(Object matching data)
——————————

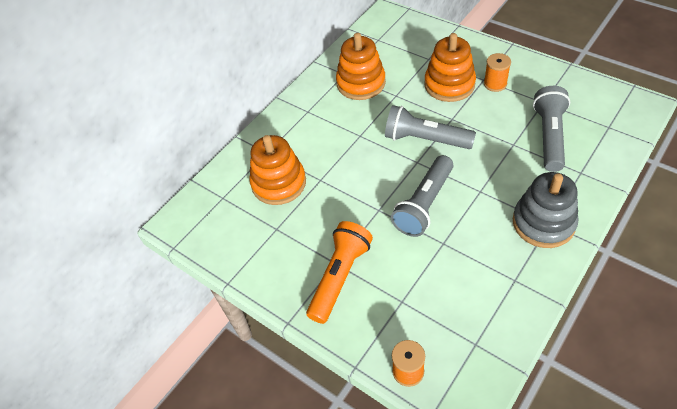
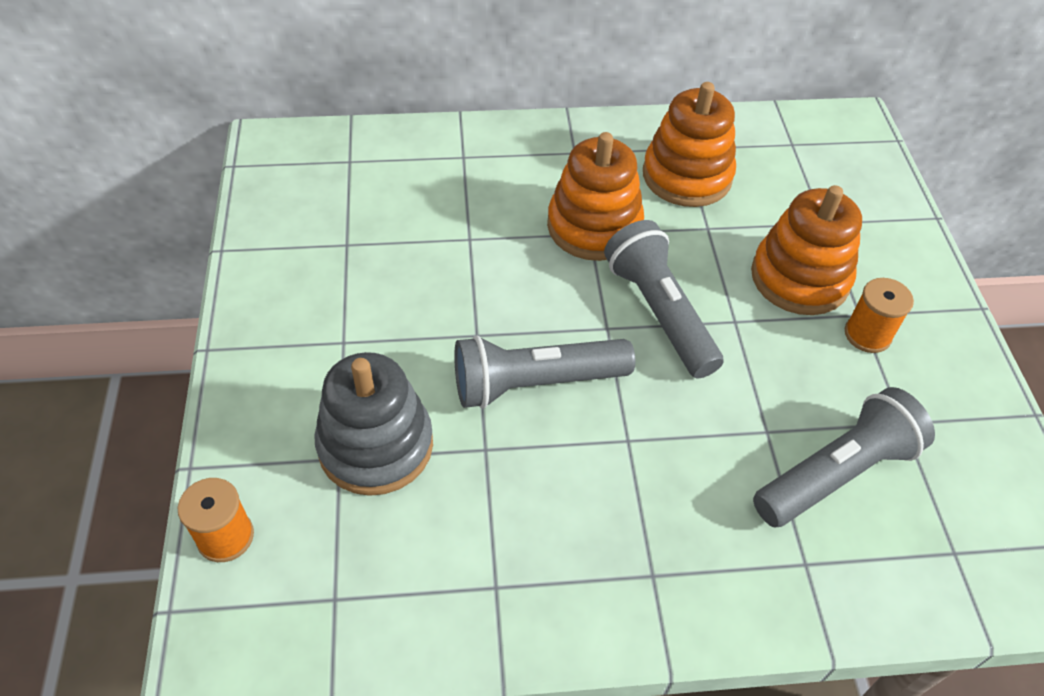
camera: 40 degrees right, 0 degrees up
(279, 183) = (422, 200): orange stacking toy -> orange stacking toy (594, 226)
(340, 277) = (323, 361): orange flashlight -> none
(543, 223) = (644, 565): grey stacking toy -> grey stacking toy (376, 445)

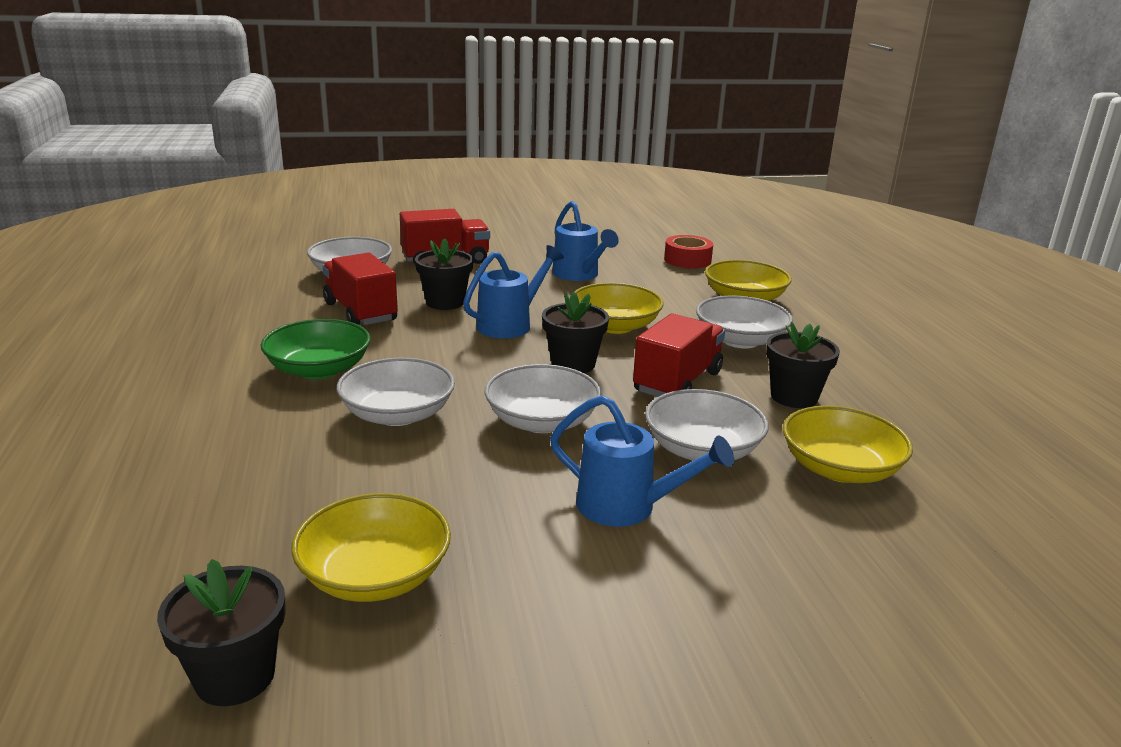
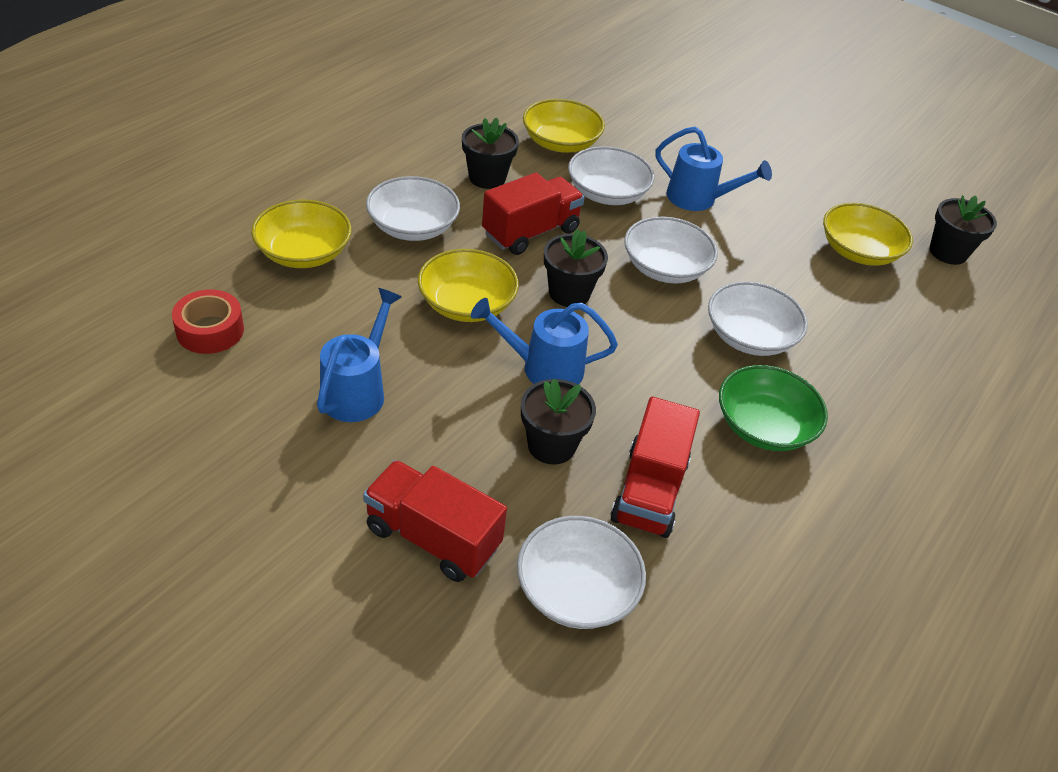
camera: 135 degrees left, 20 degrees up
(627, 507) = (698, 199): blue watering can -> blue watering can turned 135 degrees clockwise
(677, 382) = (530, 232): red truck -> red truck turned 150 degrees clockwise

——————————

### Directions for this task:
Copy the lines from the line that contains "(279, 183) = (422, 200): orange" through the end of the records, exactly and with nothing added; leave the pictures out.

### Response to the exercise:
(279, 183) = (422, 200): orange stacking toy -> orange stacking toy (594, 226)
(340, 277) = (323, 361): orange flashlight -> none
(543, 223) = (644, 565): grey stacking toy -> grey stacking toy (376, 445)

camera: 135 degrees left, 20 degrees up
(627, 507) = (698, 199): blue watering can -> blue watering can turned 135 degrees clockwise
(677, 382) = (530, 232): red truck -> red truck turned 150 degrees clockwise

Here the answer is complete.